**Records for the exercise**
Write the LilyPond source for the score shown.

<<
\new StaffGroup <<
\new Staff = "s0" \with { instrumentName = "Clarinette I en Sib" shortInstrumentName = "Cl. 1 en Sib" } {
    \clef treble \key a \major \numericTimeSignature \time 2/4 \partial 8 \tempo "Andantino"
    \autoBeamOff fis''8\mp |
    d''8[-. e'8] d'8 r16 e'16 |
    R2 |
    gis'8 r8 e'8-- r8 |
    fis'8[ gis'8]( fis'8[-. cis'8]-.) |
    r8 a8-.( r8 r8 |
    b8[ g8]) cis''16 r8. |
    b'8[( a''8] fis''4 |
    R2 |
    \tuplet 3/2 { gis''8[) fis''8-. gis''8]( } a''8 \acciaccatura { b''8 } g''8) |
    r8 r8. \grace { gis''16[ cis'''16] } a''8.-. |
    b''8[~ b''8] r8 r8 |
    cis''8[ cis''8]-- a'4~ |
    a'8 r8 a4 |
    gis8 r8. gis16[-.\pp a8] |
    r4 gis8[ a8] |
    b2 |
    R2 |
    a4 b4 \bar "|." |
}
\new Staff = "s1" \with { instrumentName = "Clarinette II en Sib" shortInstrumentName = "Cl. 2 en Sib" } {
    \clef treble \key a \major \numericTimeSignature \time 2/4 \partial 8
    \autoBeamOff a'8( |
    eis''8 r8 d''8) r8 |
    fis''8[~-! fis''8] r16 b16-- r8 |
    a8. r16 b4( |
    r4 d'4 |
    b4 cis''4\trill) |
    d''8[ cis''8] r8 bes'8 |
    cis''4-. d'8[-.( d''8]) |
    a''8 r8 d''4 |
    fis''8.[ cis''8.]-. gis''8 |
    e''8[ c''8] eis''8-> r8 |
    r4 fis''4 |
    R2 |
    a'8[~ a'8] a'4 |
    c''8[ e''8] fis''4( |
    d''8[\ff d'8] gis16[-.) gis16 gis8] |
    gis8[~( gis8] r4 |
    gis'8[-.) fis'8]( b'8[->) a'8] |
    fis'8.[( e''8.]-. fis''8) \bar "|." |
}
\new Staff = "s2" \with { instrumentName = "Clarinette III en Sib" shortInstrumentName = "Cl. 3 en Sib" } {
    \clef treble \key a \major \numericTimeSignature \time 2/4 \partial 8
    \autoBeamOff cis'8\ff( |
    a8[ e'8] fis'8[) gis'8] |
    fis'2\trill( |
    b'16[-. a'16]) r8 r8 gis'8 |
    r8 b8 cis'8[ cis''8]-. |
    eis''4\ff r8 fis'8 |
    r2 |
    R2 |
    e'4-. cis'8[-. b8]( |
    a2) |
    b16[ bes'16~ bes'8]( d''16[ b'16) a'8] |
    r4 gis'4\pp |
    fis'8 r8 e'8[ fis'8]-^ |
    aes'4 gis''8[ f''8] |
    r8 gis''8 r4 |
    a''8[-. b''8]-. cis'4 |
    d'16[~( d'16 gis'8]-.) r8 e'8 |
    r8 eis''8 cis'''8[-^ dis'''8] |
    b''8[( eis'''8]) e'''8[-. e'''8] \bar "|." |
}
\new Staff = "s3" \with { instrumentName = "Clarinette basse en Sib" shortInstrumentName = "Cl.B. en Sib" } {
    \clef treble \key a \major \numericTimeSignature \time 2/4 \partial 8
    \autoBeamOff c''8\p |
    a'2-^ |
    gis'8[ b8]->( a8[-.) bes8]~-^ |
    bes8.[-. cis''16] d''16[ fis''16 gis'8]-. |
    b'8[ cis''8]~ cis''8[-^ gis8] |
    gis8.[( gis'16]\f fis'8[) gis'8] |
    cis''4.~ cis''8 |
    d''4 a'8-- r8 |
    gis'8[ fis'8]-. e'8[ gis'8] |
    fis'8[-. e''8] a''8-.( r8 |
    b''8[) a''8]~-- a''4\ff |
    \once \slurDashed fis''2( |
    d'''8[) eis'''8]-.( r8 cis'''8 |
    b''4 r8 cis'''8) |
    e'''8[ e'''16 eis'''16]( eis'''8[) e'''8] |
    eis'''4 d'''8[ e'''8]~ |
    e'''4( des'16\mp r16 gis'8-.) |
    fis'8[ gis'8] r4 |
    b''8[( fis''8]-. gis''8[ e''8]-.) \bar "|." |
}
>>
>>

**Exercise directions**
Extract every line of the data that contains the string "autoBeamOff".

**Solved problem**
    \autoBeamOff fis''8\mp |
    \autoBeamOff a'8( |
    \autoBeamOff cis'8\ff( |
    \autoBeamOff c''8\p |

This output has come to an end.